[Before-and-after scene images]
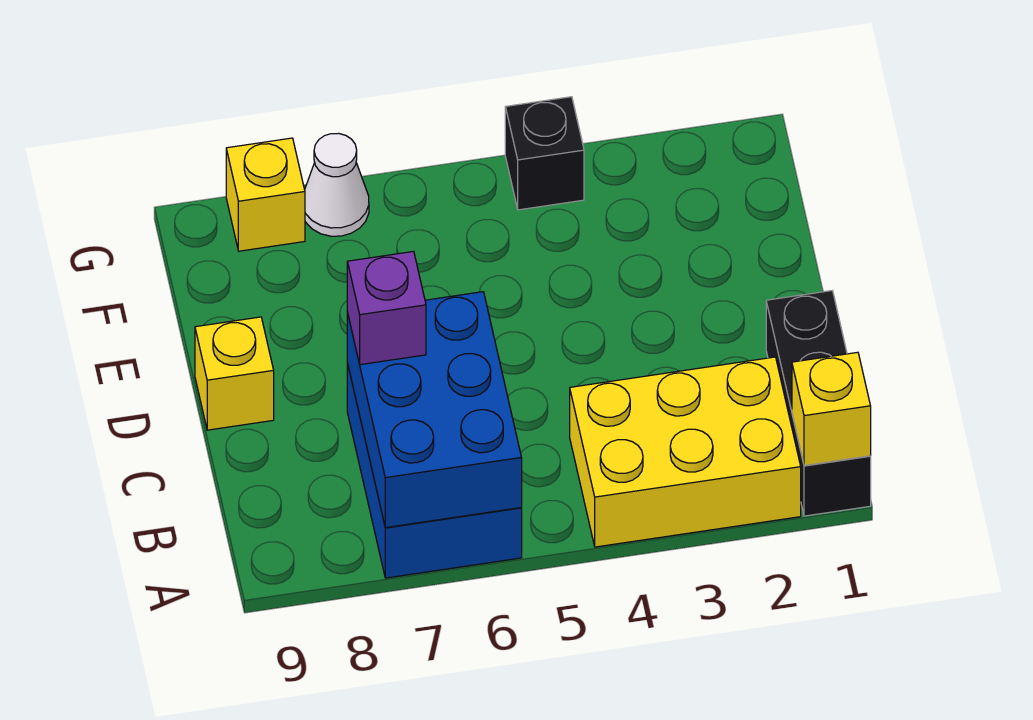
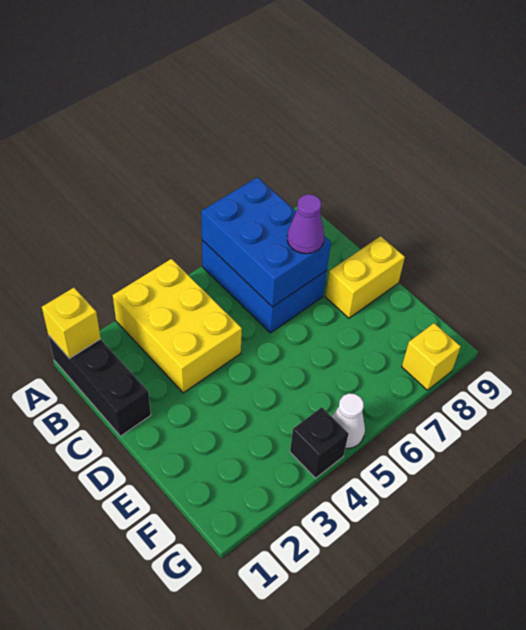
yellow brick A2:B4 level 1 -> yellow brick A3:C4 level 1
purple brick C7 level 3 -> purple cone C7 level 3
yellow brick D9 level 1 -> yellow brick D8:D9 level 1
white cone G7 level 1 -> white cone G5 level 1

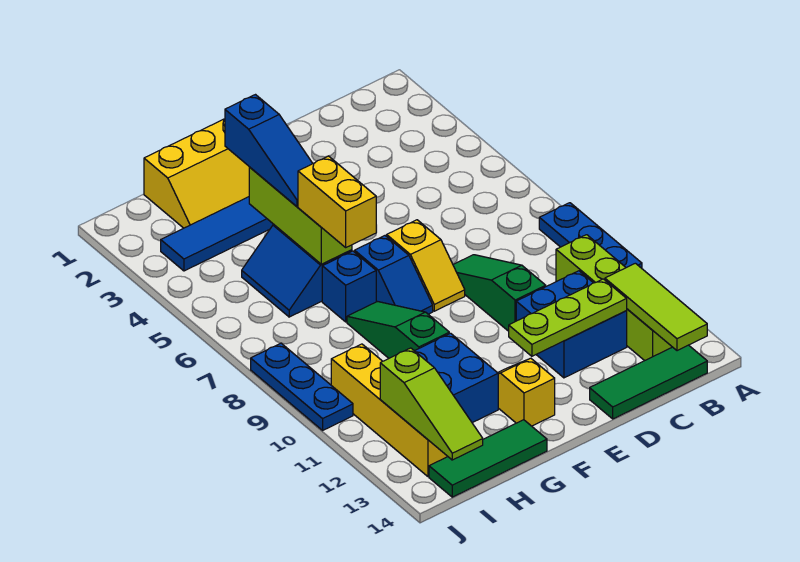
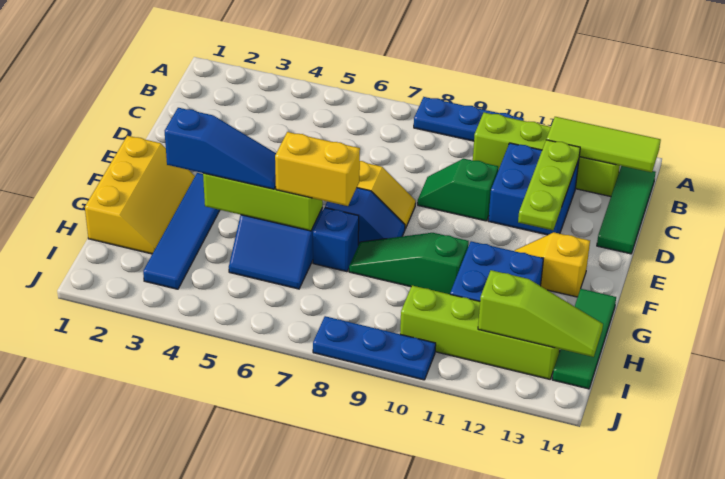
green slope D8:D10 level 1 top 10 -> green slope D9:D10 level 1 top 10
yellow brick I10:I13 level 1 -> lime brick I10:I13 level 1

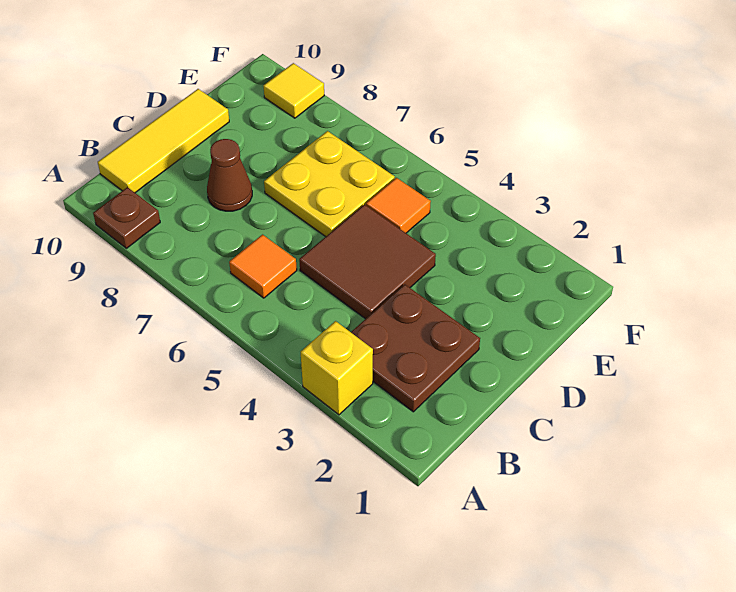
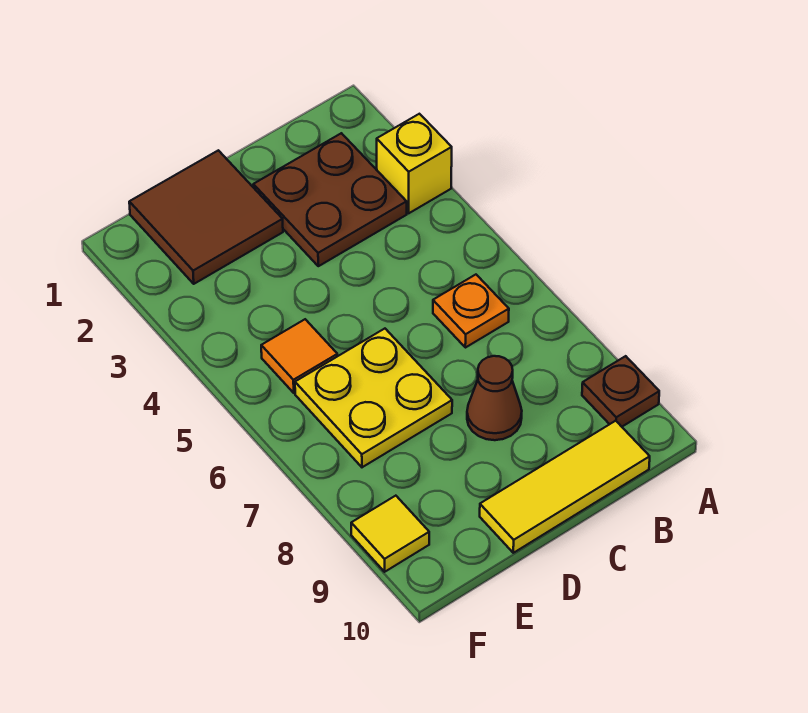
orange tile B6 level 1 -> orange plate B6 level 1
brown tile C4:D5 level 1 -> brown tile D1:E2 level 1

==

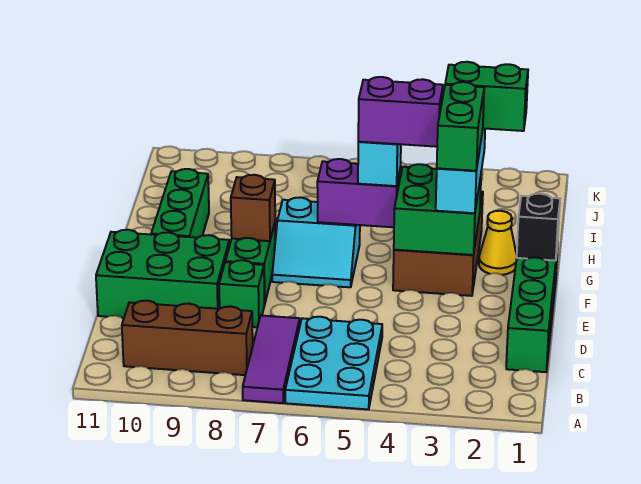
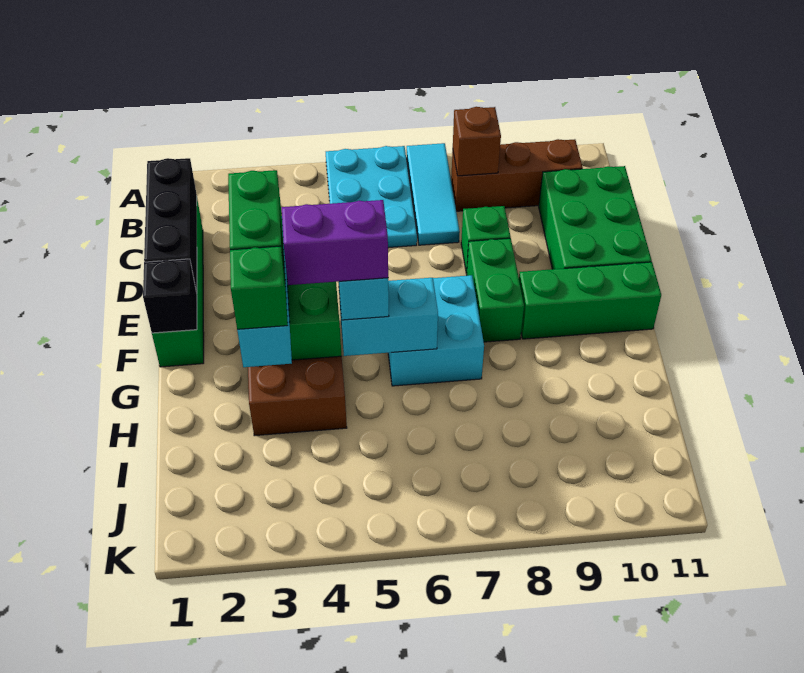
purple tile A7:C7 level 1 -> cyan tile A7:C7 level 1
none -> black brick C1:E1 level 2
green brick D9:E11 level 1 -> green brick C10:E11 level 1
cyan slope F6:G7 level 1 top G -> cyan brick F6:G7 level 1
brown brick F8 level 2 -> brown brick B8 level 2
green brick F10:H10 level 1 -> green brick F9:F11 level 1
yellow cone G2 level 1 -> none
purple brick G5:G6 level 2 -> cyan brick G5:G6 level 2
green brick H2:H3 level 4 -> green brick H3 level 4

> **The problem**
The word "tile" appears in some of the lines above. Copy those lines.

> **Finished exercise**
orange tile B6 level 1 -> orange plate B6 level 1
brown tile C4:D5 level 1 -> brown tile D1:E2 level 1
purple tile A7:C7 level 1 -> cyan tile A7:C7 level 1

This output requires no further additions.